> Instructions to follow: First find the line with "pos1: [480, 334, 527, 424]" in the entries below, then set down exactly every line through the line with "after: red velupoda", that line included.

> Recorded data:
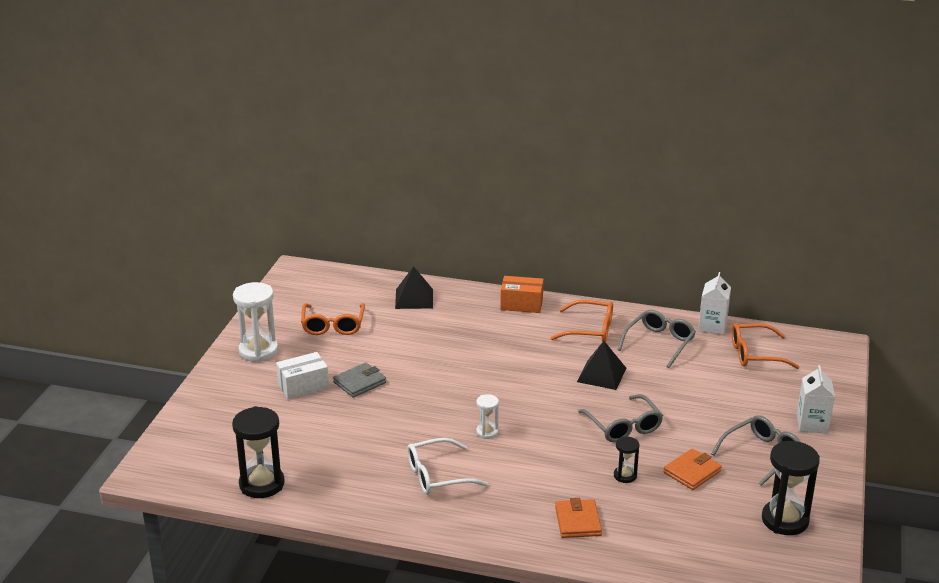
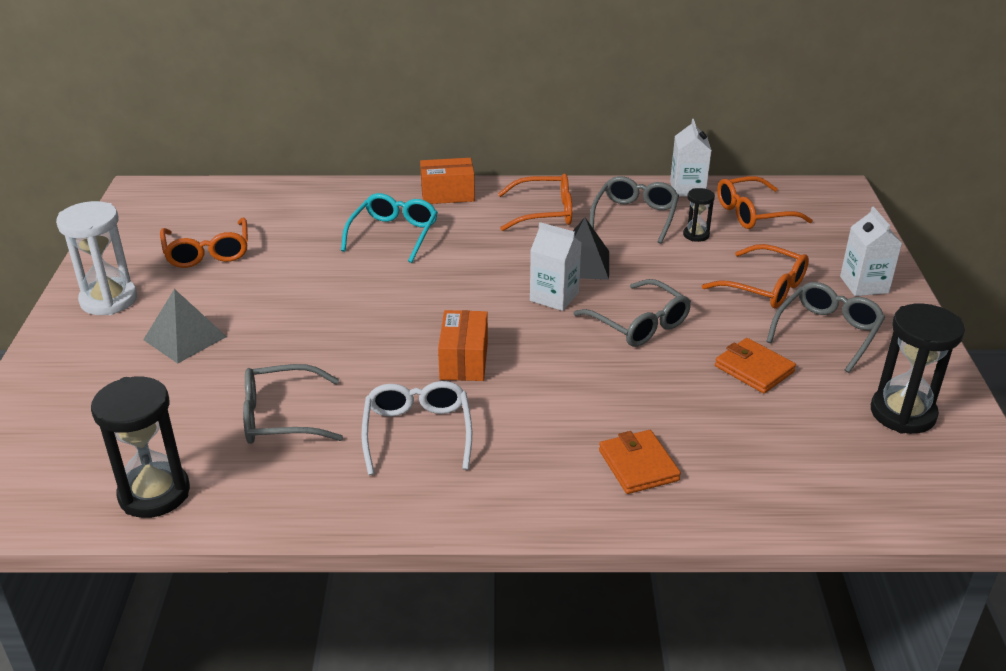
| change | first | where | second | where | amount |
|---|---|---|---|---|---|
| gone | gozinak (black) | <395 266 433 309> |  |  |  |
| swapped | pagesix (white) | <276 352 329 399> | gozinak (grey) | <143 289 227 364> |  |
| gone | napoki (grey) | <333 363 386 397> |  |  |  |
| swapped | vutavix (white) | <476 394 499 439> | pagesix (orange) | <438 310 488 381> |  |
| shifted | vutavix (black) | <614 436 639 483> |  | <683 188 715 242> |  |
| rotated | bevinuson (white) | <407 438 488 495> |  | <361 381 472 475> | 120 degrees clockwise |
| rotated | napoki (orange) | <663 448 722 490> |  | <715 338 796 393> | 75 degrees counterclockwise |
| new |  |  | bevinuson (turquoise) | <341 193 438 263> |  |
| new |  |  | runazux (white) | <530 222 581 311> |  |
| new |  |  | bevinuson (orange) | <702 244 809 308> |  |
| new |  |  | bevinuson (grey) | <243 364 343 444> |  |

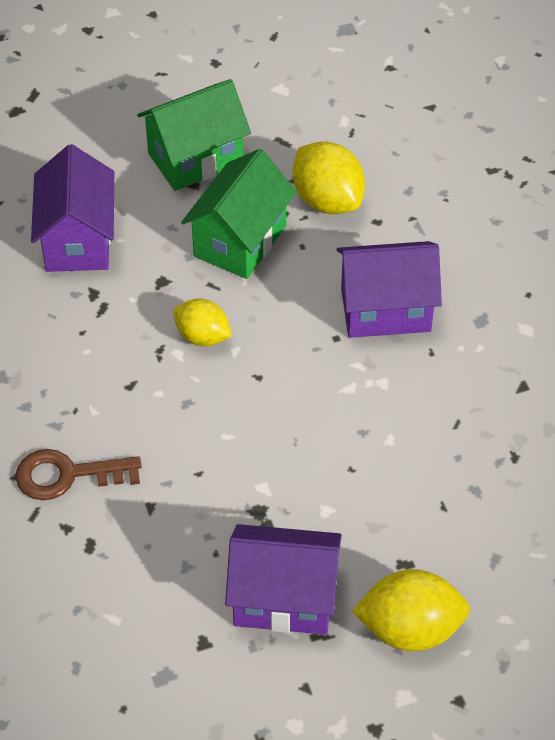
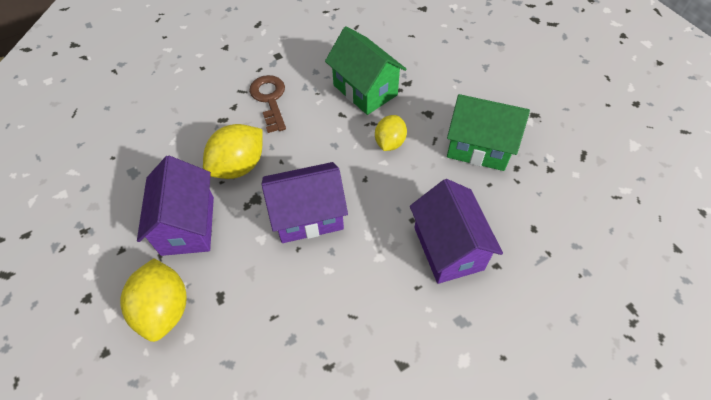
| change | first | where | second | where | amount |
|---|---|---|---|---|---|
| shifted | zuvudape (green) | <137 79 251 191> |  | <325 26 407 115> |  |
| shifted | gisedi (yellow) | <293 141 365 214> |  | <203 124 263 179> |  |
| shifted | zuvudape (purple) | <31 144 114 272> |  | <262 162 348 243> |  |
==
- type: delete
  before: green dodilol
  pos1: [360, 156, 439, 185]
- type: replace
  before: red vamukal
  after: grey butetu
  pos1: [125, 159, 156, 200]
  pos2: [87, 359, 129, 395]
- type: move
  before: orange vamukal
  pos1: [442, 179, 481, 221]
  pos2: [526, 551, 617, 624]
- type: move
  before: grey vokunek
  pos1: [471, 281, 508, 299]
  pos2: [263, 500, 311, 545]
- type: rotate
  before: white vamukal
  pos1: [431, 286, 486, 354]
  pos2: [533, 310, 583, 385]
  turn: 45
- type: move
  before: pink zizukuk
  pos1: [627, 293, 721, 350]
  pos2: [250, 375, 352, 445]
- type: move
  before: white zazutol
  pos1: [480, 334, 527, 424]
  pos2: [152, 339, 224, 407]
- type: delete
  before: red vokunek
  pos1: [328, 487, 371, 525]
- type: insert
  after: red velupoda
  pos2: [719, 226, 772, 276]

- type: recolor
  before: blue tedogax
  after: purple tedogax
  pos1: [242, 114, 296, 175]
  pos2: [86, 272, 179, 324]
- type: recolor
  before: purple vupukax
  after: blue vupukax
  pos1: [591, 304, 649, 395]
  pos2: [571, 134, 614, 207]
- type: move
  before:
...
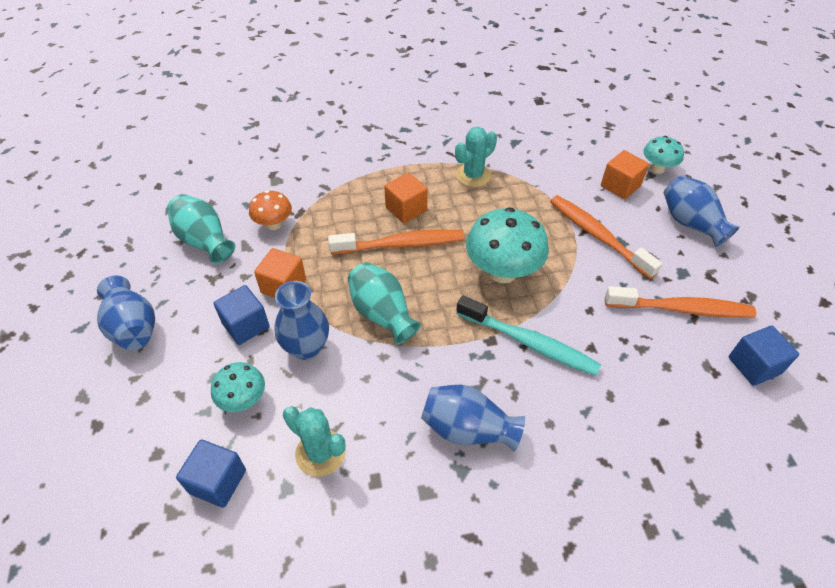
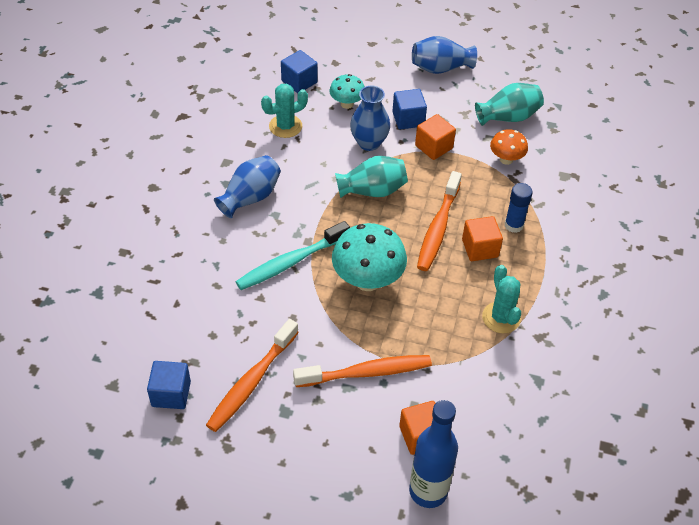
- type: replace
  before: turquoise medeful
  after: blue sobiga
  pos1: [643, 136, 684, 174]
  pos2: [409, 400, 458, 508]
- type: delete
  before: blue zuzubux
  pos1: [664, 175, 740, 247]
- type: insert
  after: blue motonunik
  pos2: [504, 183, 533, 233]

> Exercise solution:
  pos1: [480, 334, 527, 424]
  pos2: [152, 339, 224, 407]
- type: delete
  before: red vokunek
  pos1: [328, 487, 371, 525]
- type: insert
  after: red velupoda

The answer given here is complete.